(Instructions to follow) The word "turquoise" occurs in some of the lines below; copy each of those lines.

(The data)
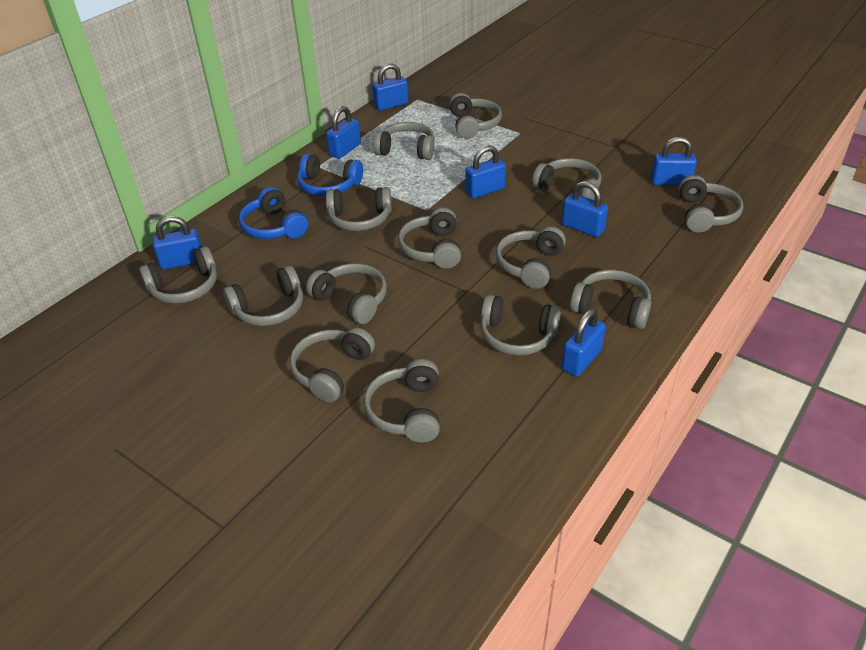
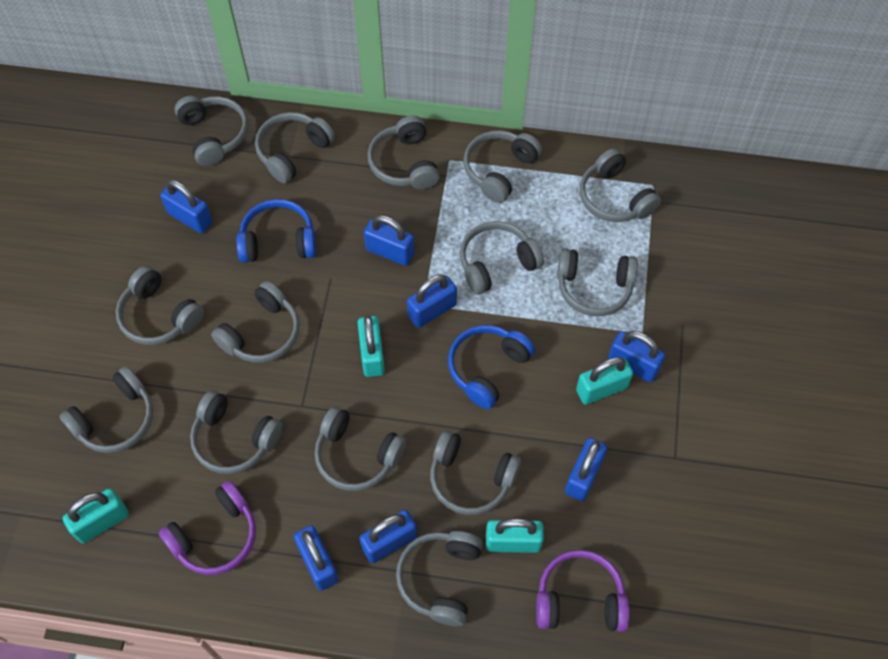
purple headphones: 0 -> 2
turquoise padlock: 0 -> 4

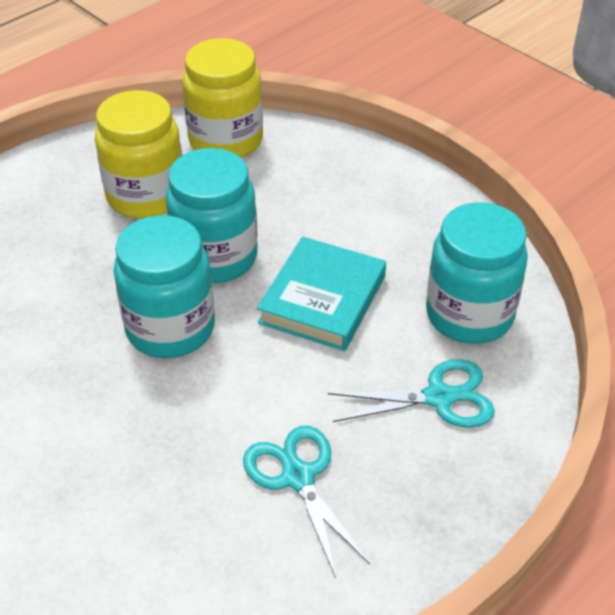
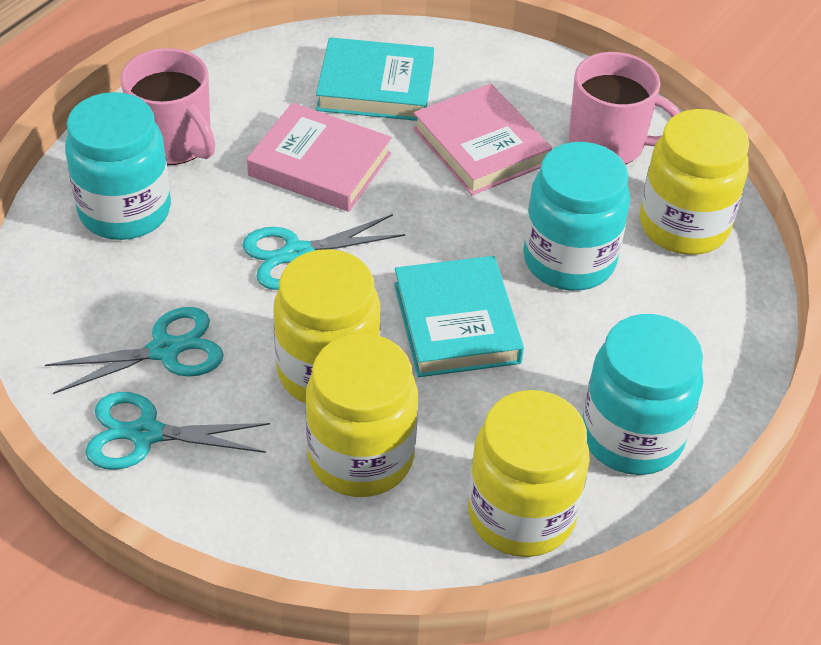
pink book: 0 -> 2
pink mug: 0 -> 2
turquoise book: 1 -> 2
turquoise scissors: 2 -> 3
yellow jar: 2 -> 4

(Exercise result)
turquoise padlock: 0 -> 4
turquoise book: 1 -> 2
turquoise scissors: 2 -> 3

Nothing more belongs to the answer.